Dataset records:
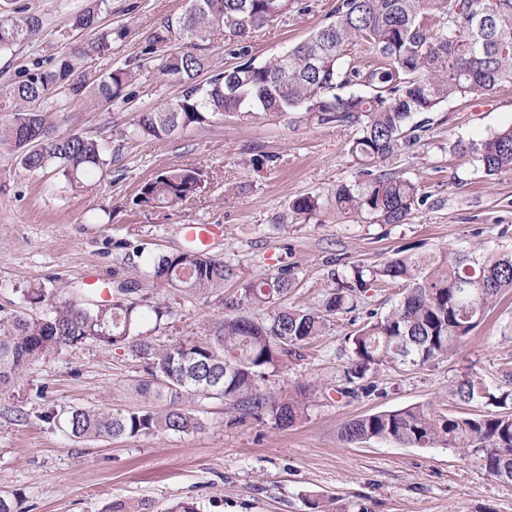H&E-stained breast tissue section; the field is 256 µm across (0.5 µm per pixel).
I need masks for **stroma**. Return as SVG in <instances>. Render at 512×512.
I'll return each instance as SVG.
<instances>
[{
	"instance_id": "35a3bbf8",
	"label": "stroma",
	"mask_w": 512,
	"mask_h": 512,
	"mask_svg": "<svg viewBox=\"0 0 512 512\" xmlns=\"http://www.w3.org/2000/svg\"><path fill=\"white\" fill-rule=\"evenodd\" d=\"M89 2L9 0L10 8L39 15L43 28L35 42L0 55V88L24 67L51 66L90 41V31L71 23ZM335 3L296 0L248 39L250 57L262 62L305 39ZM186 7L187 0H108L100 26L123 31V39L110 55L79 59V96L62 93L46 103L54 137L81 134L101 143L103 177L74 187L61 173L25 169L11 145L0 143V311L34 314L25 293L35 285L70 299L91 288L102 298L113 278H128L141 283V296L169 309L162 322H142L144 336L160 345L201 339L224 317L218 298L164 287L150 274L154 256L188 245L186 224L221 225L208 251L241 276L288 270L295 280L289 304L311 309L332 287L335 259L373 266L403 250L472 243L512 251V171L484 178L473 156L454 149L458 140L512 124V84L424 113L419 138L380 164L415 182L424 201L402 223L382 224L336 208L337 188L360 177L349 151L356 128L292 112L257 122L227 114L162 138L136 133L141 110L171 103L179 91L162 74L160 53L146 48ZM116 68L127 69L129 81L119 98L103 99L96 80ZM174 165L203 170L201 191L173 209L135 206L141 185ZM303 196L317 199L312 214L293 212ZM399 298L394 286L371 289L357 310L337 316L302 358L271 377L284 395L310 389L306 416L285 430L211 399L196 406L203 426L191 434L78 441L43 422L44 407L140 405L133 386L145 364L128 349L98 343L52 353L0 389V494L15 497L18 512H105L118 501L130 512H166L186 499L200 512H309L313 496L335 498L338 512H512V483L487 477L451 449L341 440L344 422L375 412L414 404L461 412L451 390L464 371L496 379L512 367L509 291L448 355L403 372L376 370L375 394H338L351 359L349 336Z\"/></svg>"
}]
</instances>
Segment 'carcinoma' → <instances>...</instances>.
<instances>
[{"label": "carcinoma", "instance_id": "1", "mask_svg": "<svg viewBox=\"0 0 512 512\" xmlns=\"http://www.w3.org/2000/svg\"><path fill=\"white\" fill-rule=\"evenodd\" d=\"M292 0H188L175 22L167 21L152 35L150 47L165 46L163 74L181 89L176 100L137 116L136 131L160 138L178 129L203 125L232 114L240 120L261 115L282 116L300 110L321 124L358 127L350 151L366 165L360 180L336 189L337 209L368 213L386 224L403 222L422 202L411 180L369 166L399 151L423 128L416 121L450 99H466L512 83V0H336L328 21L284 53L255 64H238L201 80L207 67L206 42L215 33L233 36L240 46L256 31L288 13ZM99 8L76 14L73 26L97 32L82 53H112V30L99 26ZM479 17L489 27L477 30ZM42 20L34 13L0 15V54L40 35ZM368 47L376 63L361 69L347 60L346 48ZM74 63L70 56L53 66H37L5 89L0 138L10 141L16 158L28 170L54 166L70 185L86 176H103L106 162L99 142L74 134L51 136L44 103L57 91L73 93ZM129 72L117 68L102 76L98 93L107 100L120 96ZM360 85L371 93L338 91ZM475 156L484 176L512 169V126L459 143ZM201 169L173 166L143 183L134 203L172 208L200 190ZM151 275L170 288L202 294L222 293L237 283V294L224 299L233 314L211 333L192 343L161 347L136 334L140 321L165 311L158 305L140 313L120 299L139 291L127 279L112 282V300L60 299L41 285L27 290V301L45 305L41 316L0 314V386H8L34 362L63 347L96 342L127 348L146 363L137 392L144 405L116 413L73 407L66 412V433L76 439L139 438L160 431L193 433L201 420L189 408L199 399H224L244 416L268 418L287 428L304 414L305 402L283 399L265 385L285 360L330 328L331 318L350 312L379 284L402 288L391 311L367 322L348 337L351 366L337 393L371 394L369 373L380 367L414 368L448 354L475 329L498 295L512 289V252L492 253L481 247L445 249L417 257L394 258L382 265L351 266L350 275L331 270V289L324 307L312 311L286 304L294 286L283 270L241 278L237 268L194 247L162 254L152 261ZM264 308L255 321L244 308ZM459 404L492 405L486 414L439 413L423 406L386 410L346 421L340 428L348 444L386 440L403 447H443L476 460L499 481H512V391L479 372L461 377L452 389Z\"/></svg>", "mask_w": 512, "mask_h": 512}]
</instances>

### EXERCISE DIRECTIONS
Return each line of the data, keeping its wording exact and omitting pictures.

### FINAL ANSWER
H&E-stained breast tissue section; the field is 256 µm across (0.5 µm per pixel).
I need masks for **stroma**. Return as SVG in <instances>. Render at 512×512.
I'll return each instance as SVG.
<instances>
[{
	"instance_id": "35a3bbf8",
	"label": "stroma",
	"mask_w": 512,
	"mask_h": 512,
	"mask_svg": "<svg viewBox=\"0 0 512 512\" xmlns=\"http://www.w3.org/2000/svg\"><path fill=\"white\" fill-rule=\"evenodd\" d=\"M89 2L9 0L10 8L39 15L43 28L35 42L0 55V88L24 67L51 66L90 41V31L71 23ZM335 3L296 0L248 39L250 57L262 62L305 39ZM186 7L187 0H108L100 26L123 31V39L110 55L79 59V96L62 93L46 103L54 137L81 134L101 143L103 177L74 187L61 173L25 169L11 145L0 143V311L34 314L25 293L35 285L70 299L91 288L102 298L113 278H128L141 283V296L169 309L162 322H142L144 336L160 345L201 339L224 317L218 298L164 287L150 274L154 256L188 245L186 224L221 225L208 251L241 276L288 270L295 280L289 304L311 309L332 287L335 259L373 266L403 250L472 243L512 251V171L484 178L473 156L454 149L458 140L512 124V84L424 113L419 138L380 164L415 182L424 201L402 223L382 224L336 208L337 188L360 177L349 151L356 128L292 112L257 122L227 114L162 138L136 133L141 110L171 103L179 91L162 74L160 53L146 48ZM116 68L127 69L129 81L119 98L103 99L96 80ZM174 165L203 170L201 191L173 209L135 206L141 185ZM303 196L317 199L312 214L293 212ZM399 298L394 286L371 289L357 310L337 316L302 358L271 377L284 395L310 389L306 416L285 430L211 399L196 406L203 426L191 434L78 441L43 422L44 407L140 405L133 386L145 364L128 349L98 343L52 353L0 389V494L15 497L18 512H105L118 501L130 512H166L186 499L200 512H309L313 496L335 498L338 512H512V483L487 477L451 449L341 440L344 422L375 412L414 404L461 412L451 390L464 371L496 379L512 367L509 291L448 355L403 372L376 370L375 394H338L351 359L349 336Z\"/></svg>"
}]
</instances>
Segment 'carcinoma' → <instances>...</instances>.
<instances>
[{"label": "carcinoma", "instance_id": "1", "mask_svg": "<svg viewBox=\"0 0 512 512\" xmlns=\"http://www.w3.org/2000/svg\"><path fill=\"white\" fill-rule=\"evenodd\" d=\"M292 0H188L175 22L167 21L152 35L150 47L165 46L163 74L181 89L176 100L137 116L136 131L160 138L178 129L203 125L232 114L240 120L261 115L282 116L300 110L321 124L358 127L350 151L366 165L360 180L336 189L337 209L368 213L386 224L403 222L422 202L411 180L369 166L399 151L423 128L416 121L450 99H466L512 83V0H336L328 21L284 53L255 64H238L201 80L207 67L206 42L215 33L233 36L240 46L256 31L288 13ZM99 8L76 14L73 26L97 32L82 53H112V30L99 26ZM479 17L489 27L477 30ZM42 20L34 13L0 15V54L40 35ZM368 47L376 63L361 69L347 60L346 48ZM74 63L70 56L53 66H37L5 89L0 138L10 141L16 158L28 170L54 166L70 185L86 176H103L106 162L99 142L74 134L51 136L44 103L57 91L73 93ZM129 72L117 68L102 76L98 93L107 100L120 96ZM360 85L371 93L338 91ZM475 156L484 176L512 169V126L459 143ZM201 169L173 166L143 183L134 203L172 208L200 190ZM151 275L170 288L202 294L222 293L237 283V294L224 299L233 314L211 333L192 343L161 347L136 334L140 321L165 311L158 305L140 313L120 299L139 291L127 279L112 282V300L60 299L41 285L27 290V301L45 305L41 316L0 314V386H8L34 362L63 347L96 342L127 348L146 363L137 392L144 405L116 413L73 407L66 412V433L76 439L139 438L160 431L193 433L201 420L189 408L199 399H224L244 416L268 418L287 428L304 414L305 402L283 399L265 385L285 360L330 328L331 318L350 312L379 284L402 288L391 311L367 322L348 337L351 366L337 393L371 394L369 373L380 367L414 368L448 354L475 329L498 295L512 289V252L492 253L481 247L445 249L417 257L394 258L382 265L351 266L350 275L331 270V289L324 307L312 311L286 304L294 286L283 270L241 278L237 268L194 247L162 254L152 261ZM264 308L255 321L244 308ZM459 404L492 405L486 414L439 413L423 406L386 410L346 421L340 428L348 444L386 440L403 447H443L476 460L499 481H512V391L479 372L461 377L452 389Z\"/></svg>", "mask_w": 512, "mask_h": 512}]
</instances>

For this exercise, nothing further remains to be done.